- **Work to be completed**
This exercise calls for every line of the data below with the string "moved" in it.

[[ Data records, beginning ]]

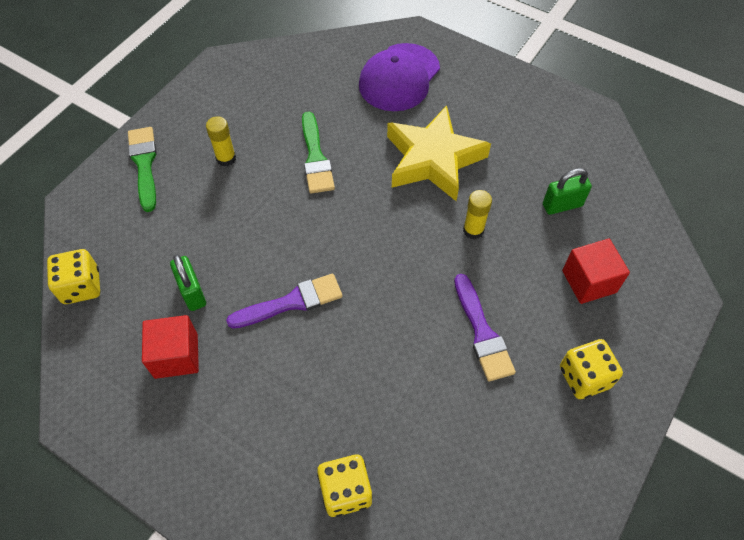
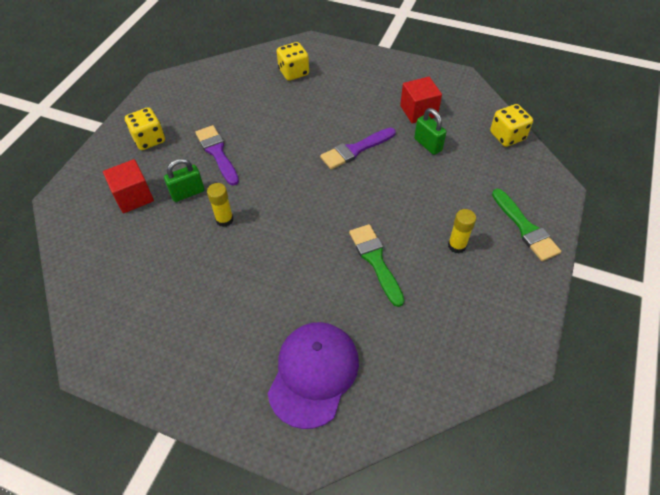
camera: 170 degrees right, 5 degrees down
yellow star [387,106,491,201] -> none
green padlock [543,168,592,215] -> green padlock moved to [164,158,204,202]

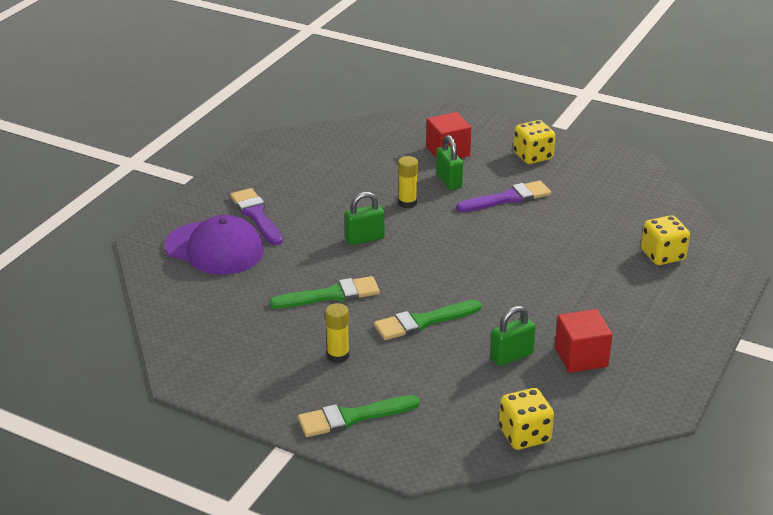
camera: 95 degrees right, 20 degrees down
purple brush [320,128,396,169] -> purple brush moved to [230,188,283,245]
none -> green padlock [345,192,385,245]
none -> green brush [374,300,482,340]

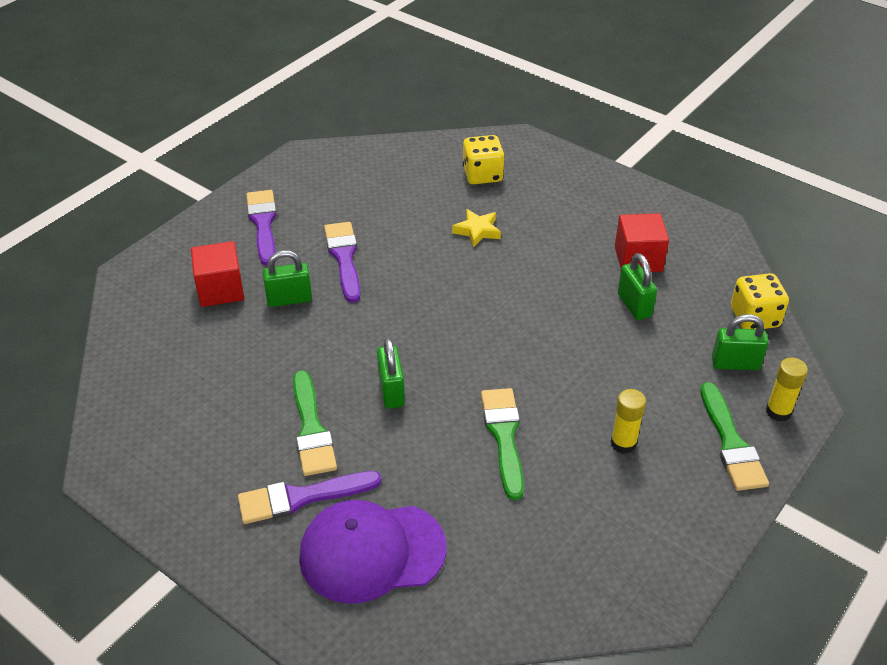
camera: 80 degrees left, 10 degrees up
purple cap [164,215,264,275] -> purple cap turned 135 degrees counterclockwise [299,500,447,604]
green brush [374,300,482,340] -> green brush moved to [293,371,337,476]
yellow glue stick [398,156,418,208] -> yellow glue stick moved to [766,358,808,422]
yellow dice [513,120,555,164] -> purple brush [246,190,277,266]
none -> yellow star [452,209,501,248]
none -> green padlock [712,314,769,370]

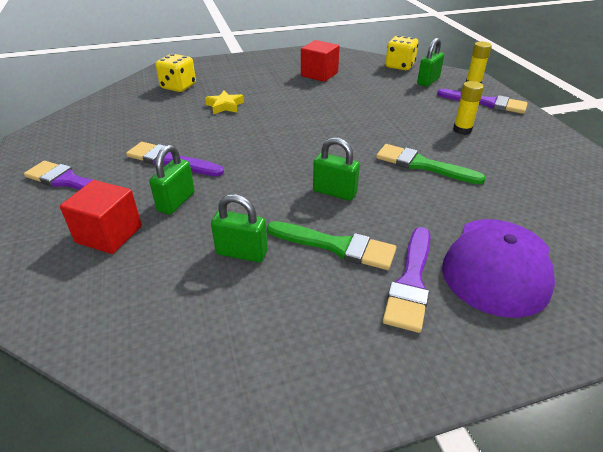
camera: 55 degrees left, 5 degrees down
green padlock [618,253,657,320] -> green padlock moved to [211,194,268,262]
green brush [700,382,769,491] -> purple brush [437,89,528,114]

[[ Data records, end ]]

- **Result for this task**
green padlock [543,168,592,215] -> green padlock moved to [164,158,204,202]
purple brush [320,128,396,169] -> purple brush moved to [230,188,283,245]
green brush [374,300,482,340] -> green brush moved to [293,371,337,476]
yellow glue stick [398,156,418,208] -> yellow glue stick moved to [766,358,808,422]
green padlock [618,253,657,320] -> green padlock moved to [211,194,268,262]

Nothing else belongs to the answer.